**What this task involves:** Every line from the one with "STEPPER3 pin IN3: 9 -> A2" to the one with "PIXELS2 pin GND: GND -> 5V", including those two, is to be copied exactly; all other lines of the entries below are left out.

Records from a data source:
------------------------
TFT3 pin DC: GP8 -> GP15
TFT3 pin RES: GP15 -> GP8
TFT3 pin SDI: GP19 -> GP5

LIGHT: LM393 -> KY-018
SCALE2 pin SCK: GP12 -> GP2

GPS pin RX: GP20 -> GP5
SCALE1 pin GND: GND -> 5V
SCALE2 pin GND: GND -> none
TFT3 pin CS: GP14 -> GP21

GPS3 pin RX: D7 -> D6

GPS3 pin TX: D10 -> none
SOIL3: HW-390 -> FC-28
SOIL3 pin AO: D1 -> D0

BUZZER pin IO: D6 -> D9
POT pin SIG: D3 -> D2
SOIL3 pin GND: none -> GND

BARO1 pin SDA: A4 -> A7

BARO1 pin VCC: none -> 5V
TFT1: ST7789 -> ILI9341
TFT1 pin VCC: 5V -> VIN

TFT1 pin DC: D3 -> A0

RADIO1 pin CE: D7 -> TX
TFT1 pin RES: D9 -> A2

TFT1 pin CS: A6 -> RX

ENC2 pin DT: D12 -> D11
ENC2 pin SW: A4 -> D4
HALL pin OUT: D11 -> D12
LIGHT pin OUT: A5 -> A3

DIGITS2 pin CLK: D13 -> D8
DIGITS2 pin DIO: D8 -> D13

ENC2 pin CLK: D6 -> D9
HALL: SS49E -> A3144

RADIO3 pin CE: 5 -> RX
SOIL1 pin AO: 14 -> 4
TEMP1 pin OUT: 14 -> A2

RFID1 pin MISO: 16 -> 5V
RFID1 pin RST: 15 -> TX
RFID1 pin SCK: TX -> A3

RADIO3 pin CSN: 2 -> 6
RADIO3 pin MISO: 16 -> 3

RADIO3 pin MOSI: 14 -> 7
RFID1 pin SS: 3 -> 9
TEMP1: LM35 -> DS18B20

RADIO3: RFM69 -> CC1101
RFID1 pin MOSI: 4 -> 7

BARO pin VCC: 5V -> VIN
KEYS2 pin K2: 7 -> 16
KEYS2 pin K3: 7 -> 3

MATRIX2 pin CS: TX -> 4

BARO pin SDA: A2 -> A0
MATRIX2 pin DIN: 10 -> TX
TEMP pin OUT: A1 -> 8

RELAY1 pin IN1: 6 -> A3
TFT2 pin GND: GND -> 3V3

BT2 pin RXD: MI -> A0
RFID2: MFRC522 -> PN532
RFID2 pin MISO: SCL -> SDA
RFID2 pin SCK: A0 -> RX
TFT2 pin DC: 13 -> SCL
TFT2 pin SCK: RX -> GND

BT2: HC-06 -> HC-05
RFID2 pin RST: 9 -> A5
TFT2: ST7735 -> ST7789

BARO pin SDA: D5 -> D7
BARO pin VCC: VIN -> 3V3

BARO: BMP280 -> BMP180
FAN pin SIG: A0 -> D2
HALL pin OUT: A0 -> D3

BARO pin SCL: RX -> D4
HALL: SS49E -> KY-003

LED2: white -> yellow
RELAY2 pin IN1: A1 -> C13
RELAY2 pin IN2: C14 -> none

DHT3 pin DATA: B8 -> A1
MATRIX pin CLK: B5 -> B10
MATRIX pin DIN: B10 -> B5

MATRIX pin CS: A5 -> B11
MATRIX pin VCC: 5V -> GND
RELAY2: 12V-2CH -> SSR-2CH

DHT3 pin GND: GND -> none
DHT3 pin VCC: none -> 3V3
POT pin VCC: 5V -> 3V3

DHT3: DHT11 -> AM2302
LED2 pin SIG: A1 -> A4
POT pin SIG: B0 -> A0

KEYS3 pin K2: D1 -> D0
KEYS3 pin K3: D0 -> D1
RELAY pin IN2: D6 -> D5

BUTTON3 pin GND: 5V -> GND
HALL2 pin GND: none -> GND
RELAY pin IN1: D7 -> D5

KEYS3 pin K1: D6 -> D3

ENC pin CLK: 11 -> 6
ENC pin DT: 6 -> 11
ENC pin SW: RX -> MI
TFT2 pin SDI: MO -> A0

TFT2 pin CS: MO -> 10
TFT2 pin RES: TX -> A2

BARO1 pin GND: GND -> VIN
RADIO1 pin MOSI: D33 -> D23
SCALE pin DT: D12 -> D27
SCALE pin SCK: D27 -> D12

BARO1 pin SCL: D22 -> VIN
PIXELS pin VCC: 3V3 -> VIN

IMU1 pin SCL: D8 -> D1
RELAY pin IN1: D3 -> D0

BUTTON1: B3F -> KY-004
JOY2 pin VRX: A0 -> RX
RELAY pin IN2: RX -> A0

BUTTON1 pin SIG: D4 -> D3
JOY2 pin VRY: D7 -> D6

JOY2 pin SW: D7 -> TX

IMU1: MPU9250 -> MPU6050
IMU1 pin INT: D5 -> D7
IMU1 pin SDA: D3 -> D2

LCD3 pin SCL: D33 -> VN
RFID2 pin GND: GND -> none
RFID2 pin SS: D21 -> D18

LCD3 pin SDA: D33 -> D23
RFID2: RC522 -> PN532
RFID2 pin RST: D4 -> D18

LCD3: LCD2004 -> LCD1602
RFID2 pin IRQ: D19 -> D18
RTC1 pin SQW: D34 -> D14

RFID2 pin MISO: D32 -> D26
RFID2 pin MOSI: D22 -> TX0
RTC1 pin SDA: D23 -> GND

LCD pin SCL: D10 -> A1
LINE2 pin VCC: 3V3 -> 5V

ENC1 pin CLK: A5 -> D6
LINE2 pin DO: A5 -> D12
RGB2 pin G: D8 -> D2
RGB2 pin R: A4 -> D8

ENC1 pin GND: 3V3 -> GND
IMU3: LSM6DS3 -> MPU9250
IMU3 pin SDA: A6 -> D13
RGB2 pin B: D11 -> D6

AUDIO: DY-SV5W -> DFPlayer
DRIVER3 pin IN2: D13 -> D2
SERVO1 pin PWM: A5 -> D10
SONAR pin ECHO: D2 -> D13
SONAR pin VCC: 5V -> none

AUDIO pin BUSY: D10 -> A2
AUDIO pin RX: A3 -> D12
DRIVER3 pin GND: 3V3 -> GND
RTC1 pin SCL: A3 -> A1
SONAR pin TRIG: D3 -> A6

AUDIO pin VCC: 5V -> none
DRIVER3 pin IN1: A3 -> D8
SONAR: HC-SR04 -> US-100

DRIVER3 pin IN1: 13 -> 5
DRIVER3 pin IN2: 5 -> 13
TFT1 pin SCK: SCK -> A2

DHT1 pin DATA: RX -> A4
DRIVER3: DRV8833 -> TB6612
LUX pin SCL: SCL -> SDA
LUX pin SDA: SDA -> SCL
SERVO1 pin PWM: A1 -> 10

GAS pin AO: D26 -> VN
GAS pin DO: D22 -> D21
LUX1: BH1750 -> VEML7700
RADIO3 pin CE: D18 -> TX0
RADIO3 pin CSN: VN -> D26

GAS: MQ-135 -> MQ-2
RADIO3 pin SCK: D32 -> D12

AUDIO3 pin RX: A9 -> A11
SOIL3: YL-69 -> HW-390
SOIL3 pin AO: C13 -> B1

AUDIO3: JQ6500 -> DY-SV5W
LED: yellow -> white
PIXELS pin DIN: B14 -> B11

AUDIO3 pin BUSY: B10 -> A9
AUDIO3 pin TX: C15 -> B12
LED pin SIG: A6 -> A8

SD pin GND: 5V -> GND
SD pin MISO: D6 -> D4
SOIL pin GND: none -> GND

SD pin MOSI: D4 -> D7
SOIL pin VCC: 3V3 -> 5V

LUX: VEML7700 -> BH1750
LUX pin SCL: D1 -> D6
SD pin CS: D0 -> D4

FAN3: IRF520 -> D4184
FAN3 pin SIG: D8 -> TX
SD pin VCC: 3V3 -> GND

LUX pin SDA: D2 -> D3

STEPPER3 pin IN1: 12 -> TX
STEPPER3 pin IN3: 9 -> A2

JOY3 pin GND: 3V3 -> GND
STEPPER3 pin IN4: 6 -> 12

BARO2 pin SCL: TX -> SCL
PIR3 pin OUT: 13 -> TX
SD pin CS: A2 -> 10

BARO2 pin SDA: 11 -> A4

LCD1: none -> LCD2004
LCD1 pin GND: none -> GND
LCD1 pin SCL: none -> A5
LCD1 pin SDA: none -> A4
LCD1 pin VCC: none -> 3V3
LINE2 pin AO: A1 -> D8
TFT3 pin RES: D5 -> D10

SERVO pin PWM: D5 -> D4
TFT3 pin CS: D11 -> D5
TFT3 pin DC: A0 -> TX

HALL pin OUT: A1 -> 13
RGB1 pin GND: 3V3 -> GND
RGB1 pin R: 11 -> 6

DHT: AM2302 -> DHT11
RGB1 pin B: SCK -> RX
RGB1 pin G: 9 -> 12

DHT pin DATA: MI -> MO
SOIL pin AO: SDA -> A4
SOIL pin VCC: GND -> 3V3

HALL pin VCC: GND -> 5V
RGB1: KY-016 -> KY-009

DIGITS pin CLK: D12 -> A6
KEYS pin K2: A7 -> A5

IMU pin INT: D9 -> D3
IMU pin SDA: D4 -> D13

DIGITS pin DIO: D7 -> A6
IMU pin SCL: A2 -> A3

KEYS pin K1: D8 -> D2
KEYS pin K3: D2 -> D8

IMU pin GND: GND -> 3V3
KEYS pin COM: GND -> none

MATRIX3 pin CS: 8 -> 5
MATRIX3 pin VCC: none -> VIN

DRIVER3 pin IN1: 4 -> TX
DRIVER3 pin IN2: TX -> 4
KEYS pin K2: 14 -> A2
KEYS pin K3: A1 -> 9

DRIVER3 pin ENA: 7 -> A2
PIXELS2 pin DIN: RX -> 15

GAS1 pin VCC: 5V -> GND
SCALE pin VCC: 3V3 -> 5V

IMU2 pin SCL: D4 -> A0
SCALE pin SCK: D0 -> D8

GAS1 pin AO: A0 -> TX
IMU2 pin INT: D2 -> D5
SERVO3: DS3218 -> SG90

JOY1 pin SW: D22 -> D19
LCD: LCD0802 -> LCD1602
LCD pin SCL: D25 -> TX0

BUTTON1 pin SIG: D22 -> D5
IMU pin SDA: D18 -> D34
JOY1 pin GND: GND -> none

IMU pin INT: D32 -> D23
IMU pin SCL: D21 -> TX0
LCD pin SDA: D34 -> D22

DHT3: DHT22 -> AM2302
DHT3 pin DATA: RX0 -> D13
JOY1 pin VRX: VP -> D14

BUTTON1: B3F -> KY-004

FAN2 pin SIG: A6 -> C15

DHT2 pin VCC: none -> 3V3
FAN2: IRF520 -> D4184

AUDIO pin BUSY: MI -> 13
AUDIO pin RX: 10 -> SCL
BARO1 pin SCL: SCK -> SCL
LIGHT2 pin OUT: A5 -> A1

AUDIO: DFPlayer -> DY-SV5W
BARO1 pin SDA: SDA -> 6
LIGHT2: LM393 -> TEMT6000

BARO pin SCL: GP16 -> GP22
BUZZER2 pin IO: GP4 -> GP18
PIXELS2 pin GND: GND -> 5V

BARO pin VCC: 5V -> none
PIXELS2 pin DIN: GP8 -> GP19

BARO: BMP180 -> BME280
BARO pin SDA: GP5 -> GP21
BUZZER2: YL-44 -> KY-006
------------------------
**Response to the task:**
STEPPER3 pin IN3: 9 -> A2

JOY3 pin GND: 3V3 -> GND
STEPPER3 pin IN4: 6 -> 12

BARO2 pin SCL: TX -> SCL
PIR3 pin OUT: 13 -> TX
SD pin CS: A2 -> 10

BARO2 pin SDA: 11 -> A4

LCD1: none -> LCD2004
LCD1 pin GND: none -> GND
LCD1 pin SCL: none -> A5
LCD1 pin SDA: none -> A4
LCD1 pin VCC: none -> 3V3
LINE2 pin AO: A1 -> D8
TFT3 pin RES: D5 -> D10

SERVO pin PWM: D5 -> D4
TFT3 pin CS: D11 -> D5
TFT3 pin DC: A0 -> TX

HALL pin OUT: A1 -> 13
RGB1 pin GND: 3V3 -> GND
RGB1 pin R: 11 -> 6

DHT: AM2302 -> DHT11
RGB1 pin B: SCK -> RX
RGB1 pin G: 9 -> 12

DHT pin DATA: MI -> MO
SOIL pin AO: SDA -> A4
SOIL pin VCC: GND -> 3V3

HALL pin VCC: GND -> 5V
RGB1: KY-016 -> KY-009

DIGITS pin CLK: D12 -> A6
KEYS pin K2: A7 -> A5

IMU pin INT: D9 -> D3
IMU pin SDA: D4 -> D13

DIGITS pin DIO: D7 -> A6
IMU pin SCL: A2 -> A3

KEYS pin K1: D8 -> D2
KEYS pin K3: D2 -> D8

IMU pin GND: GND -> 3V3
KEYS pin COM: GND -> none

MATRIX3 pin CS: 8 -> 5
MATRIX3 pin VCC: none -> VIN

DRIVER3 pin IN1: 4 -> TX
DRIVER3 pin IN2: TX -> 4
KEYS pin K2: 14 -> A2
KEYS pin K3: A1 -> 9

DRIVER3 pin ENA: 7 -> A2
PIXELS2 pin DIN: RX -> 15

GAS1 pin VCC: 5V -> GND
SCALE pin VCC: 3V3 -> 5V

IMU2 pin SCL: D4 -> A0
SCALE pin SCK: D0 -> D8

GAS1 pin AO: A0 -> TX
IMU2 pin INT: D2 -> D5
SERVO3: DS3218 -> SG90

JOY1 pin SW: D22 -> D19
LCD: LCD0802 -> LCD1602
LCD pin SCL: D25 -> TX0

BUTTON1 pin SIG: D22 -> D5
IMU pin SDA: D18 -> D34
JOY1 pin GND: GND -> none

IMU pin INT: D32 -> D23
IMU pin SCL: D21 -> TX0
LCD pin SDA: D34 -> D22

DHT3: DHT22 -> AM2302
DHT3 pin DATA: RX0 -> D13
JOY1 pin VRX: VP -> D14

BUTTON1: B3F -> KY-004

FAN2 pin SIG: A6 -> C15

DHT2 pin VCC: none -> 3V3
FAN2: IRF520 -> D4184

AUDIO pin BUSY: MI -> 13
AUDIO pin RX: 10 -> SCL
BARO1 pin SCL: SCK -> SCL
LIGHT2 pin OUT: A5 -> A1

AUDIO: DFPlayer -> DY-SV5W
BARO1 pin SDA: SDA -> 6
LIGHT2: LM393 -> TEMT6000

BARO pin SCL: GP16 -> GP22
BUZZER2 pin IO: GP4 -> GP18
PIXELS2 pin GND: GND -> 5V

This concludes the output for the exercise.